[Before-and-after object listings]
----------

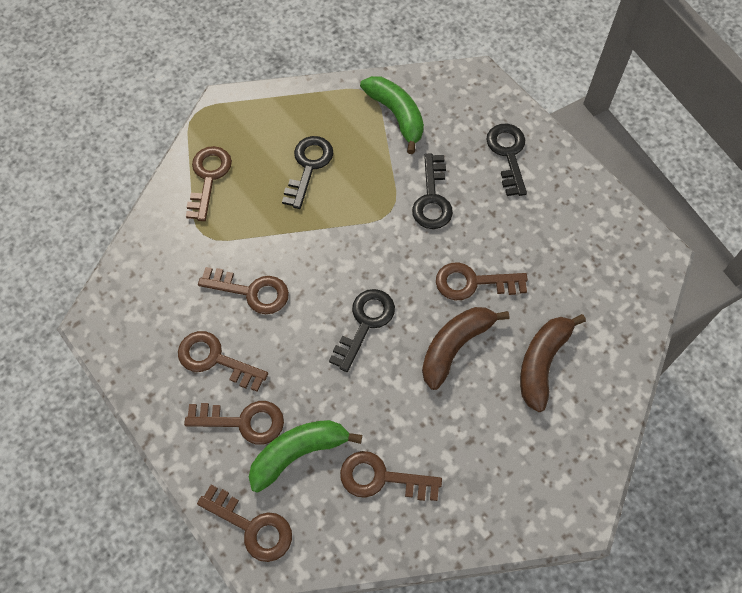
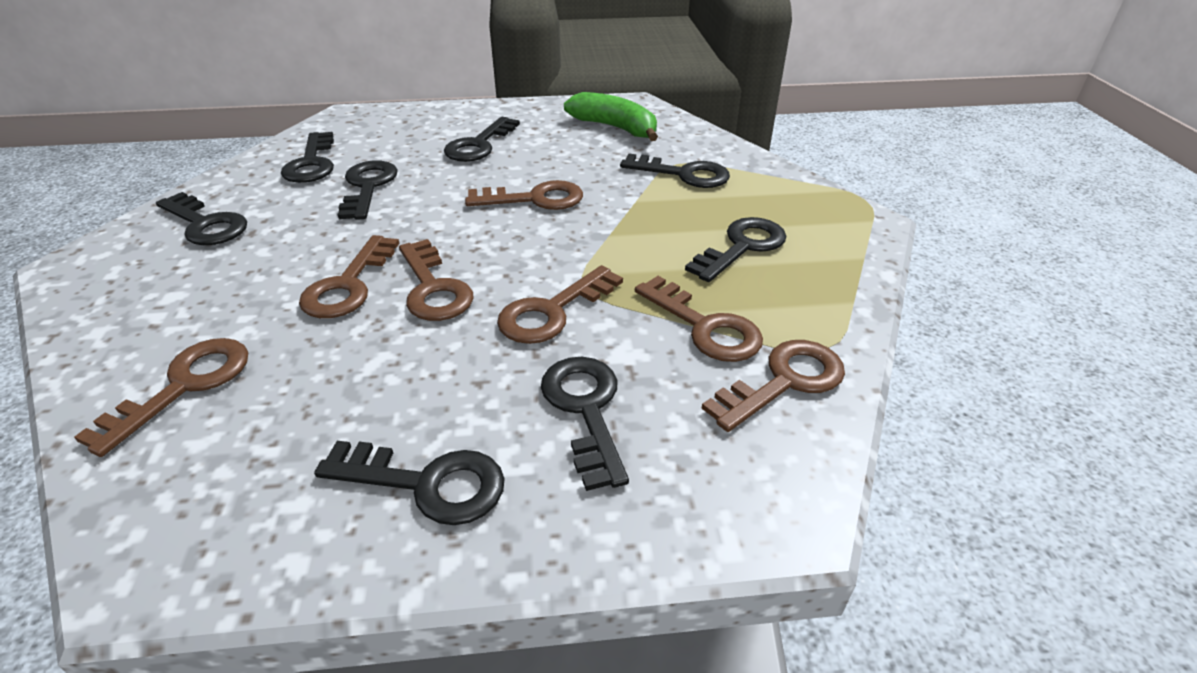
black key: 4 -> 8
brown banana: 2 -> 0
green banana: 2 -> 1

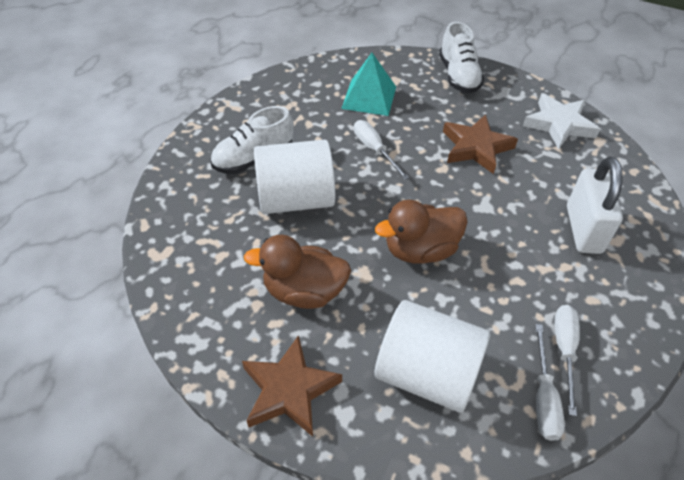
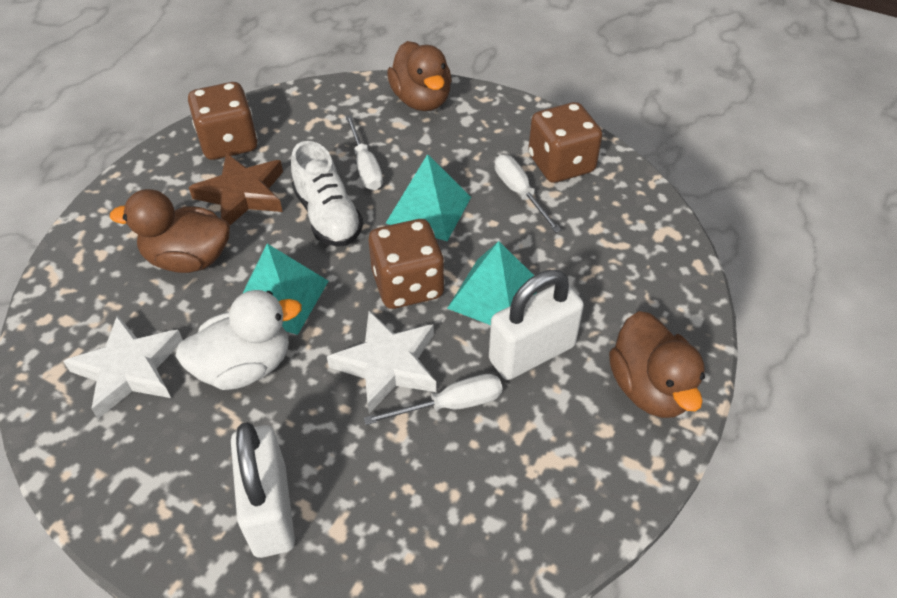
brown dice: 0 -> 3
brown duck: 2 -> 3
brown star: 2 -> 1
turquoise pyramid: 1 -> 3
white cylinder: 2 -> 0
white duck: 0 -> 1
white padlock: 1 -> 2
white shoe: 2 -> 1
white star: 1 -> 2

----------

#### What the task asks
Each entry should come back exactly as written, with its pictures omitted.

#### Result for this exercise
black key: 4 -> 8
brown banana: 2 -> 0
green banana: 2 -> 1

brown dice: 0 -> 3
brown duck: 2 -> 3
brown star: 2 -> 1
turquoise pyramid: 1 -> 3
white cylinder: 2 -> 0
white duck: 0 -> 1
white padlock: 1 -> 2
white shoe: 2 -> 1
white star: 1 -> 2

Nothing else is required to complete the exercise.